- [EXERCISE]: In the listing below, the answer starts at the line that has "T7: NPN BD139" and stops after the line that has "C3: none -> 4.7uF (plus N_9, minus GND)"; please repeat that part exactly and nothing more.

- [RECORDS TO USE]:
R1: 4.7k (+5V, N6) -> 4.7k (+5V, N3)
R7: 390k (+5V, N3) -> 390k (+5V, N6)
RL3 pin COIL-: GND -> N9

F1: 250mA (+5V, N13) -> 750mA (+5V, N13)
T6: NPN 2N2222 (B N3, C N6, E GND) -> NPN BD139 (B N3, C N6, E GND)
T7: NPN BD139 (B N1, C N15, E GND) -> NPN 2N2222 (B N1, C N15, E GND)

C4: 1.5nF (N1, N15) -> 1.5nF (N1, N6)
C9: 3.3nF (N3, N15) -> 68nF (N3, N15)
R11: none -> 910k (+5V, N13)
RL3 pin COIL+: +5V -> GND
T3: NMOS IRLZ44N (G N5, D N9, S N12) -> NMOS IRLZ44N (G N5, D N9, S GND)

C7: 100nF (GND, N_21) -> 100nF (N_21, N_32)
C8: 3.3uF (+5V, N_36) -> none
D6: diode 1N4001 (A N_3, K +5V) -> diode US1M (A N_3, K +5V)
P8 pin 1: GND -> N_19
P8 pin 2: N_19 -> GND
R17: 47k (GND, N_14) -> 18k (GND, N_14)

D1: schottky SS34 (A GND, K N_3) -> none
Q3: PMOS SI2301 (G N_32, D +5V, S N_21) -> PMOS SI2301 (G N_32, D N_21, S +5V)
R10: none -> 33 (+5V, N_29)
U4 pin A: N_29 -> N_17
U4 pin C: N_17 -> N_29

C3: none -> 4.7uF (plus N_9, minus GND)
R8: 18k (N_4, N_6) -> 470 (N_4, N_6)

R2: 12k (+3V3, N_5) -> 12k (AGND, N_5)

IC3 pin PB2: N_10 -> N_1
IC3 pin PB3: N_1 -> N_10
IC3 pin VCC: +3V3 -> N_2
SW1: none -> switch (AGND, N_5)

- [FINISHED TASK]:
T7: NPN BD139 (B N1, C N15, E GND) -> NPN 2N2222 (B N1, C N15, E GND)

C4: 1.5nF (N1, N15) -> 1.5nF (N1, N6)
C9: 3.3nF (N3, N15) -> 68nF (N3, N15)
R11: none -> 910k (+5V, N13)
RL3 pin COIL+: +5V -> GND
T3: NMOS IRLZ44N (G N5, D N9, S N12) -> NMOS IRLZ44N (G N5, D N9, S GND)

C7: 100nF (GND, N_21) -> 100nF (N_21, N_32)
C8: 3.3uF (+5V, N_36) -> none
D6: diode 1N4001 (A N_3, K +5V) -> diode US1M (A N_3, K +5V)
P8 pin 1: GND -> N_19
P8 pin 2: N_19 -> GND
R17: 47k (GND, N_14) -> 18k (GND, N_14)

D1: schottky SS34 (A GND, K N_3) -> none
Q3: PMOS SI2301 (G N_32, D +5V, S N_21) -> PMOS SI2301 (G N_32, D N_21, S +5V)
R10: none -> 33 (+5V, N_29)
U4 pin A: N_29 -> N_17
U4 pin C: N_17 -> N_29

C3: none -> 4.7uF (plus N_9, minus GND)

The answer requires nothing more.